Retype all the records below exactly as they are, with no image carried over.

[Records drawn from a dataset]
<<<<

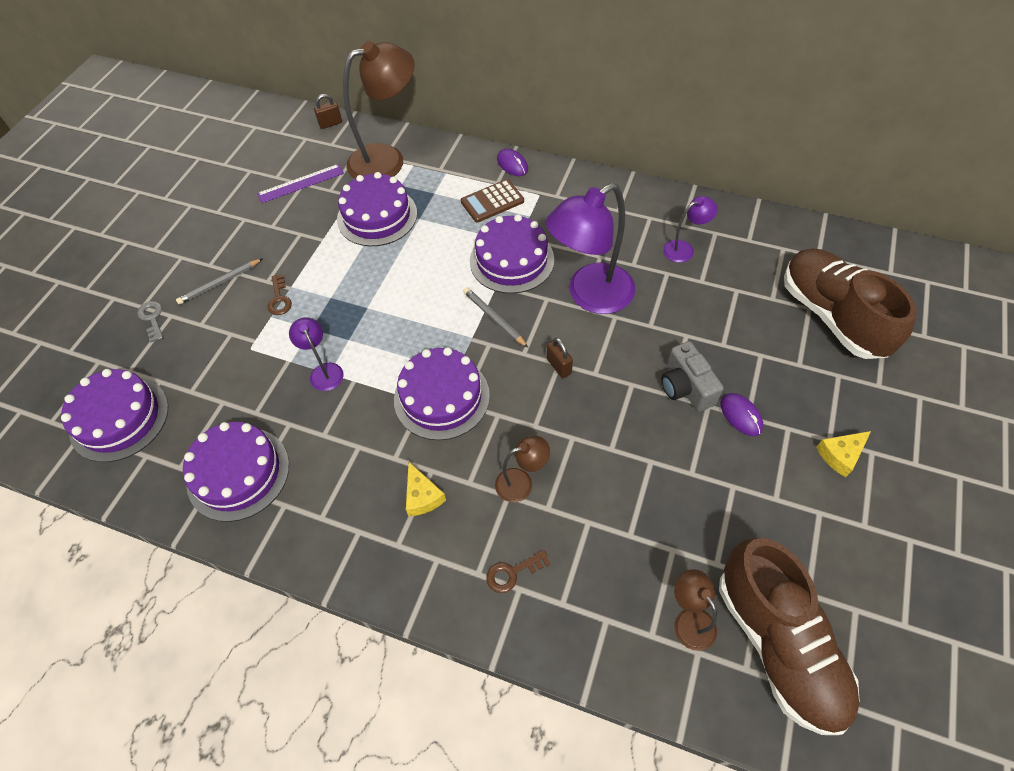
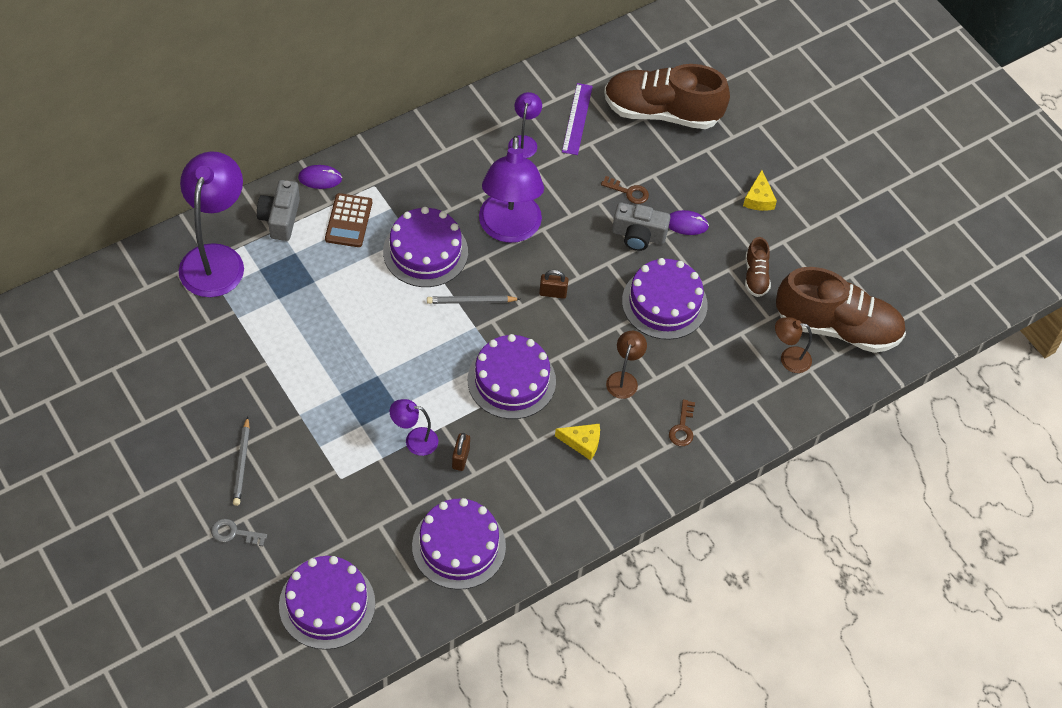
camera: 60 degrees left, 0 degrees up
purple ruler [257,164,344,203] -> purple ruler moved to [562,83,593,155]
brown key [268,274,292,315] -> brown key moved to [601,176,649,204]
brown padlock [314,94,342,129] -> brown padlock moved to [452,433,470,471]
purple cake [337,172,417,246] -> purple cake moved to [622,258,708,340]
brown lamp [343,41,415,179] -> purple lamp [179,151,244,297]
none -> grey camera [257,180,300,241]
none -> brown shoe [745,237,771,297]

>>>>

EXERCISE RESPONSE →
camera: 60 degrees left, 0 degrees up
purple ruler [257,164,344,203] -> purple ruler moved to [562,83,593,155]
brown key [268,274,292,315] -> brown key moved to [601,176,649,204]
brown padlock [314,94,342,129] -> brown padlock moved to [452,433,470,471]
purple cake [337,172,417,246] -> purple cake moved to [622,258,708,340]
brown lamp [343,41,415,179] -> purple lamp [179,151,244,297]
none -> grey camera [257,180,300,241]
none -> brown shoe [745,237,771,297]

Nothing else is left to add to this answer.